THE DATA below:

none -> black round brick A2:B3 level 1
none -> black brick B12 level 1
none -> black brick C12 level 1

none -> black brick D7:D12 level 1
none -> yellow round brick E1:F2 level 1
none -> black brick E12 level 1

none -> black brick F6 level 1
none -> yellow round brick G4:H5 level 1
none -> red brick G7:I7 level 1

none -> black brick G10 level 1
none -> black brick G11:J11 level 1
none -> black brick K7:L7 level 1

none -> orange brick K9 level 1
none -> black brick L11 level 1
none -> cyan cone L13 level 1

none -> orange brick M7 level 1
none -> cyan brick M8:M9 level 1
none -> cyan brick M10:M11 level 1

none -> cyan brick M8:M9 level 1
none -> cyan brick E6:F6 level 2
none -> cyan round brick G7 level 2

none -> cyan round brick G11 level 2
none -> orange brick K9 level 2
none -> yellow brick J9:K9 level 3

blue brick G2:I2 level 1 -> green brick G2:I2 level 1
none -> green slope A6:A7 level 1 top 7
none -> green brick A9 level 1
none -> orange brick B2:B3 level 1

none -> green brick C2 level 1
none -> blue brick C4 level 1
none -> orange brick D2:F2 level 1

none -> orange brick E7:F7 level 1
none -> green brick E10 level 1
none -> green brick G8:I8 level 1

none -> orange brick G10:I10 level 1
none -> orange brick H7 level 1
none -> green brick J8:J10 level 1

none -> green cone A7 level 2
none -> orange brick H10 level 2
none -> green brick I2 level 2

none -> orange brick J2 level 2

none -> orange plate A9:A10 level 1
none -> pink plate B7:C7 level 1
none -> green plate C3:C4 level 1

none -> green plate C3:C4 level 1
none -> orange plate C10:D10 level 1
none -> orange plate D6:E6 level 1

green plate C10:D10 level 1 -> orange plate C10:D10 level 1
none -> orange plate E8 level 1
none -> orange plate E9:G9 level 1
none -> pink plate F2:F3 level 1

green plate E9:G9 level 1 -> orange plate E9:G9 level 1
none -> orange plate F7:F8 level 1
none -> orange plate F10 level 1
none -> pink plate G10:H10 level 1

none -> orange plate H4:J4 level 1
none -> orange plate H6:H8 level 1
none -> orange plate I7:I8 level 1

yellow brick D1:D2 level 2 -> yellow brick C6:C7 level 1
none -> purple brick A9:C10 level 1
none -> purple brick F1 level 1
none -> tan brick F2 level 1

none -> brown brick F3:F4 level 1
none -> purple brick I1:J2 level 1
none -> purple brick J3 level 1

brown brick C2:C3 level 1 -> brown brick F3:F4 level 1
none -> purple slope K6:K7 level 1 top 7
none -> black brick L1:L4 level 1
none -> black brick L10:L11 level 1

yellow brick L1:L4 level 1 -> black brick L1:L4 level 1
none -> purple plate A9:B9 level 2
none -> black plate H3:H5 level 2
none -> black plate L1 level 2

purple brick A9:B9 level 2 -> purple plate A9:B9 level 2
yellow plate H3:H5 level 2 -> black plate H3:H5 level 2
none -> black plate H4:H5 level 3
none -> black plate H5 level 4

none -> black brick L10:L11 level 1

End of THE DATA.

**THE PROBLEM**
Restate the material above word for word, leaving nothing out.

**EXERCISE ANSWER**
none -> black round brick A2:B3 level 1
none -> black brick B12 level 1
none -> black brick C12 level 1

none -> black brick D7:D12 level 1
none -> yellow round brick E1:F2 level 1
none -> black brick E12 level 1

none -> black brick F6 level 1
none -> yellow round brick G4:H5 level 1
none -> red brick G7:I7 level 1

none -> black brick G10 level 1
none -> black brick G11:J11 level 1
none -> black brick K7:L7 level 1

none -> orange brick K9 level 1
none -> black brick L11 level 1
none -> cyan cone L13 level 1

none -> orange brick M7 level 1
none -> cyan brick M8:M9 level 1
none -> cyan brick M10:M11 level 1

none -> cyan brick M8:M9 level 1
none -> cyan brick E6:F6 level 2
none -> cyan round brick G7 level 2

none -> cyan round brick G11 level 2
none -> orange brick K9 level 2
none -> yellow brick J9:K9 level 3

blue brick G2:I2 level 1 -> green brick G2:I2 level 1
none -> green slope A6:A7 level 1 top 7
none -> green brick A9 level 1
none -> orange brick B2:B3 level 1

none -> green brick C2 level 1
none -> blue brick C4 level 1
none -> orange brick D2:F2 level 1

none -> orange brick E7:F7 level 1
none -> green brick E10 level 1
none -> green brick G8:I8 level 1

none -> orange brick G10:I10 level 1
none -> orange brick H7 level 1
none -> green brick J8:J10 level 1

none -> green cone A7 level 2
none -> orange brick H10 level 2
none -> green brick I2 level 2

none -> orange brick J2 level 2

none -> orange plate A9:A10 level 1
none -> pink plate B7:C7 level 1
none -> green plate C3:C4 level 1

none -> green plate C3:C4 level 1
none -> orange plate C10:D10 level 1
none -> orange plate D6:E6 level 1

green plate C10:D10 level 1 -> orange plate C10:D10 level 1
none -> orange plate E8 level 1
none -> orange plate E9:G9 level 1
none -> pink plate F2:F3 level 1

green plate E9:G9 level 1 -> orange plate E9:G9 level 1
none -> orange plate F7:F8 level 1
none -> orange plate F10 level 1
none -> pink plate G10:H10 level 1

none -> orange plate H4:J4 level 1
none -> orange plate H6:H8 level 1
none -> orange plate I7:I8 level 1

yellow brick D1:D2 level 2 -> yellow brick C6:C7 level 1
none -> purple brick A9:C10 level 1
none -> purple brick F1 level 1
none -> tan brick F2 level 1

none -> brown brick F3:F4 level 1
none -> purple brick I1:J2 level 1
none -> purple brick J3 level 1

brown brick C2:C3 level 1 -> brown brick F3:F4 level 1
none -> purple slope K6:K7 level 1 top 7
none -> black brick L1:L4 level 1
none -> black brick L10:L11 level 1

yellow brick L1:L4 level 1 -> black brick L1:L4 level 1
none -> purple plate A9:B9 level 2
none -> black plate H3:H5 level 2
none -> black plate L1 level 2

purple brick A9:B9 level 2 -> purple plate A9:B9 level 2
yellow plate H3:H5 level 2 -> black plate H3:H5 level 2
none -> black plate H4:H5 level 3
none -> black plate H5 level 4

none -> black brick L10:L11 level 1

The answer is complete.